---------- Provided data

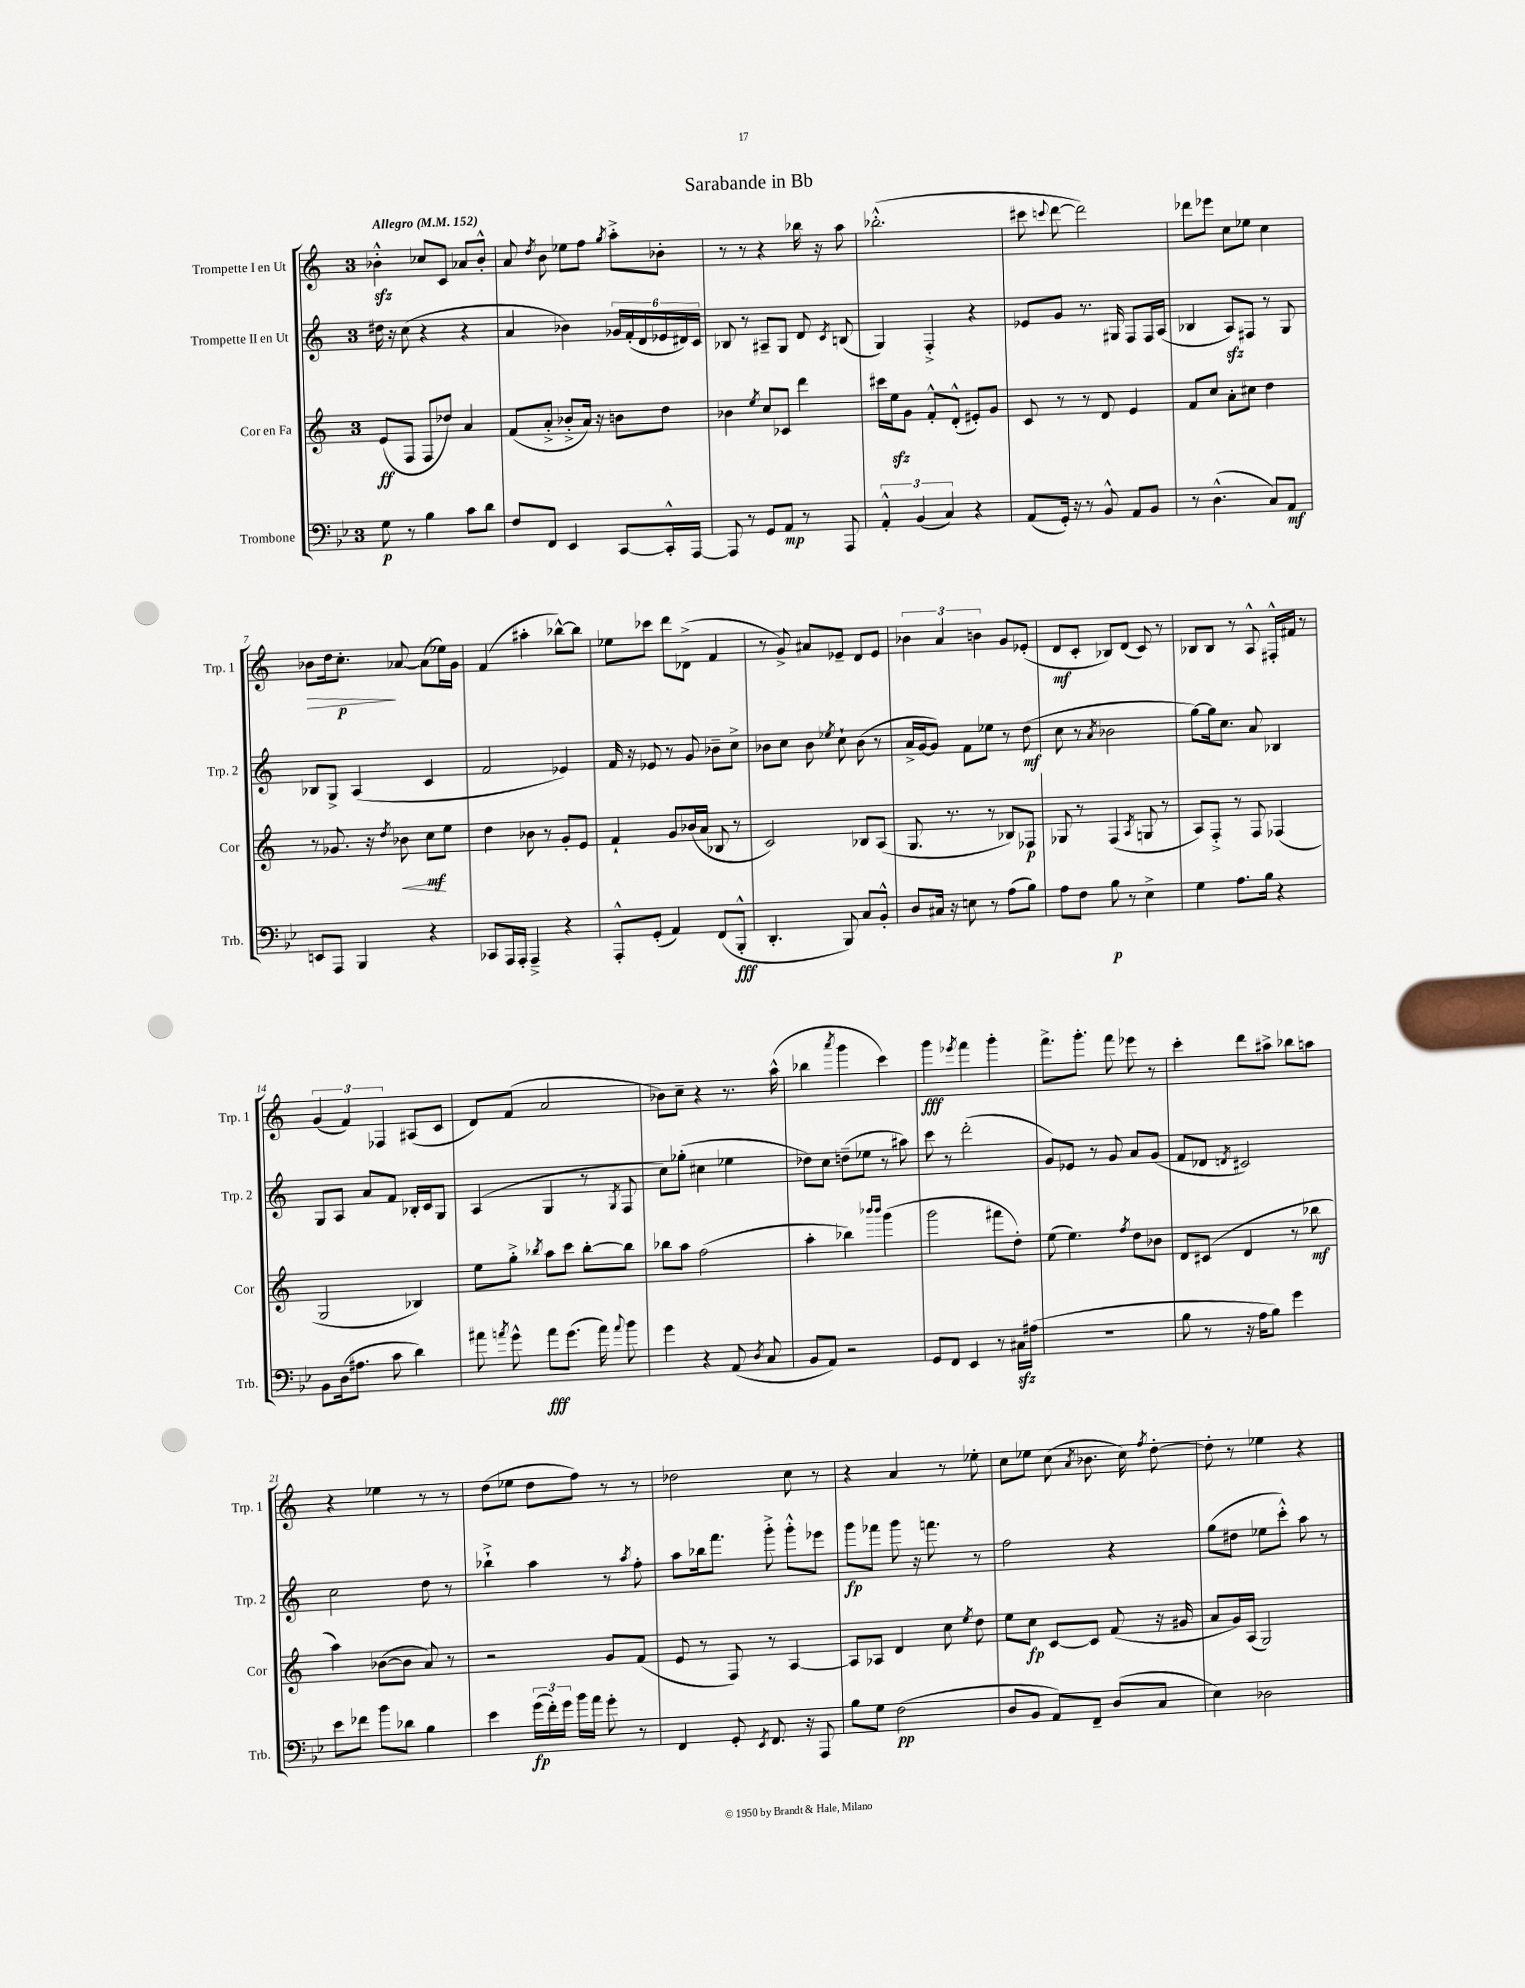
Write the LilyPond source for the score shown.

\header { title = "Sarabande in Bb" }
<<
\new StaffGroup <<
\new Staff = "s0" \with { instrumentName = "Trompette I en Ut" shortInstrumentName = "Trp. 1" } {
    \clef treble \key c \major \once \override Staff.TimeSignature.style = #'single-digit \time 3/4 \tempo "Allegro" 4 = 152
    \autoBeamOff bes'4-.-^\sfz ces''8[ c'8] aes'8[ bes'8]-.-^ |
    a'8 \acciaccatura { d''8 } b'8 ees''8[ f''8] \acciaccatura { g''8 } a''8[-.-> bes'8]-. |
    r8 r8 r4 bes''16 r16 a''8 |
    bes''2.-.-^( |
    cis'''8 \appoggiatura { c'''8 } d'''8~ d'''2) |
    des'''8[ ees'''8] c''8[ ees''8] c''4 |
    bes'8[\> d''16 c''8.]-.\p\! aes'8~ aes'8[( ees''16) g'16] |
    f'4( ais''4-. bes''8[~-^) bes''8] |
    ees''8[ ces'''8] d'''8[ des'8]->( f'4 |
    r8 g'8->) ais'8[ ees'8]-- d'8[ ees'8] |
    \tuplet 3/2 { bes'4 a'4 b'4 } g'8[ ees'8]-.( |
    d'8[\mf c'8]-. bes8[) d'8]( c'8) r8 |
    bes8[ bes8] r8 a8-^ fis16[-.-^ fis'16] r8 |
    \tuplet 3/2 { g'4( f'4) fes4 } ais8[( c'8] |
    d'8[) f'8]( a'2 |
    bes'8[) c''8]-- r4 r8. a''16-^( |
    bes''4 \acciaccatura { a'''8 } g'''4 c'''4) |
    g'''4\fff \acciaccatura { ees'''8 } f'''4 g'''4-. |
    f'''8.[-> g'''8.]-. f'''8 ees'''8 r8 |
    c'''4-. d'''8[ ais''8]-> bes''8[ a''8] |
    r4 ees''4 r8 r8 |
    d''8[( ees''8] d''8[ f''8]) r8 r8 |
    des''2 c''8 r8 |
    r4 a'4 r8 ees''8-. |
    c''8[ ees''8] c''8( \acciaccatura { a'8 } bes'8. c''16) \acciaccatura { f''8 } d''8~-. |
    d''8-. r8 ees''4 r4 \bar "|." |
}
\new Staff = "s1" \with { instrumentName = "Trompette II en Ut" shortInstrumentName = "Trp. 2" } {
    \clef treble \key c \major \once \override Staff.TimeSignature.style = #'single-digit \time 3/4
    \autoBeamOff dis''16 r16 c''8( r4 r4 |
    a'4 bes'4) \tuplet 6/4 { ges'16[ f'16-.( d'16 ees'16 dis'16) c'16] } |
    bes8 r8 ais8[-- g8] d'8 \acciaccatura { c'8 } b8( |
    g4) f4-.-> r4 |
    ees'8[ g'8] r8. gis16 f8[ f16 a16]( |
    bes4 a8[\sfz) fis8] r8 g8 |
    bes8[ g8]-> a4( c'4 |
    f'2 ees'4) |
    f'16 r16 ees'8 r8 g'8 bes'8[-- c''8]-> |
    bes'8[ c''8] bes'8 \acciaccatura { ees''8 } c''8-! bes'8( r8 |
    a'16[-> g'16~ g'8]) f'8[ ees''8] r8 d''8\mf( |
    c''8 r8 \acciaccatura { a'8 } bes'2 |
    g''8[~) g''16 c''8.] a'8 bes4 |
    g8[ a8] a'8[ f'8] bes16[-. c'16 g8] |
    a4( g4 r8 \acciaccatura { g8 } f8 |
    c''8[) ges''8]-.( cis''4 ees''4 |
    des''8[) c''8] d''8[--( ees''8] r8 ais''8) |
    c'''8 r8 d'''2-.( |
    g'8[) ees'8] r8 g'8 a'8[ g'8]( |
    f'8[ des'8] \acciaccatura { d'8 } cis'2) |
    c''2 d''8 r8 |
    bes''4-!-> a''4 r8 \acciaccatura { a''8 } f''8-. |
    a''8[ bes''16 f'''8.] g'''8-.-> g'''8[-.-^ ees'''8] |
    g'''8[\fp fes'''8] g'''8 r16 f'''8. r8 |
    f''2 r4 |
    g''8[( dis''8] ees''8[ c'''8]-.-^) a''8 r8 \bar "|." |
}
\new Staff = "s2" \with { instrumentName = "Cor en Fa" shortInstrumentName = "Cor" } {
    \clef treble \key c \major \once \override Staff.TimeSignature.style = #'single-digit \time 3/4
    \autoBeamOff e'8[\ff( f8] f8[ des''8]) a'4 |
    f'8[( a'8]-.-> bes'8[-.-> a'16]) r16 b'8[ d''8] |
    bes'4 \acciaccatura { e''8 } c''8[ ces'8] d'''4 |
    cis'''16[ e''16\sfz g'8] f'8[-.-^ d'8]-.-^( eis'8[-.) g'8] |
    c'8 r8 r8 d'8 e'4 |
    f'8[ c''8] a'8[-. cis''8] d''4 |
    r8 ges'8. r16 \acciaccatura { d''8 } bes'8\< c''8[\mf\! e''8] |
    d''4 bes'8 r8 g'8[-. e'8] |
    f'4-! g'8[ bes'16( a'16] bes8 r8 |
    c'2) bes8[ a8]( |
    g8. r8. r8 bes8[) fes8]\p |
    ges8 r8 f4( \acciaccatura { a8 } g8 r8 |
    a8[) f8]-.-> r8 f8 fes4( |
    g2 bes4) |
    e''8[ g''8]-.-> \acciaccatura { bes''8 } a''8[ c'''8] bes''8[~-. bes''8] |
    bes''8[ a''8] f''2( |
    a''4-. bes''4) \grace { bes'''16[ bes'''16] } g'''4( |
    g'''2 fis'''8[ d''8]-.) |
    e''8( e''4.) \acciaccatura { f''8 } d''8[ bes'8] |
    d'8[ cis'8]( d'4 r8 bes''8\mf |
    a''4) bes'8[~( bes'8] a'8) r8 |
    r2 g'8[ f'8]( |
    e'8 r8 f8) r8 a4~ |
    a8[ aes8] d'4 c''8 \acciaccatura { e''8 } d''8 |
    e''8[ c''8]\fp c'8[~ c'8] f'8( r16 gis'16 |
    a'8[ g'16) a16]( g2) \bar "|." |
}
\new Staff = "s3" \with { instrumentName = "Trombone" shortInstrumentName = "Trb." } {
    \clef bass \key bes \major \once \override Staff.TimeSignature.style = #'single-digit \time 3/4
    \autoBeamOff g8\p r8 bes4 c'8[ d'8] |
    f8[ f,8] ees,4 c,8[~ c,16-.-^ a,,16]~ |
    a,,8 r8 g,8[ a,8]\mp r8 a,,8 |
    \tuplet 3/2 { a,4-.-^ bes,4( c4) } r4 |
    a,8[( g,16]-.) r16 r8 bes,8-^ a,8[ bes,8] |
    r8 d4.-^( c8[) a,8]\mf |
    e,8[ a,,8] bes,,4 r4 |
    ces,8[ a,,16 a,,16]-. a,,4---> r4 |
    a,,8[-.-^ g,8]-.( a,4) f,8[( bes,,8]-.-^\fff |
    d,4.-. bes,,8) c8[ bes,8]-.-^ |
    d8[ cis16] r16 e8 r8 a8[( bes8]) |
    a8[ f8] bes8\p r8 ees4-> |
    g4 a8.[ bes16] r4 |
    bes,8[ d16( ais8.] c'8 d'4) |
    ais'8 \acciaccatura { a'8 } g'8-^ a'8[\fff g'8.]( a'16) \appoggiatura { a'8 } bes'8 |
    g'4 r4 a,8( \acciaccatura { d8 } c8 |
    bes,8[ a,8]) r2 |
    g,8[ f,8] ees,4 r8 cis16[\sfz ais16]( |
    R2. |
    bes8 r8 r16 a16[ bes8]) g'4 |
    ees'8[ fes'8] bes'8[ des'8] bes4 |
    ees'4 \tuplet 3/2 { g'16[\fp( f'16-.) g'16] } bes'16[ a'16] g'8-. r8 |
    f,4 g,8-. \acciaccatura { ees,8 } f,8. r16 a,,8 |
    bes8[ g8] f2\pp( |
    d8[ bes,8] a,8[) f,8]-- d8[( c8] |
    ees4) des2 \bar "|." |
}
>>
>>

--------------------

## Task prompt:
Tally how many lines of the records include the string "Trompette", and reply with that number alone.

## Exercise output:
2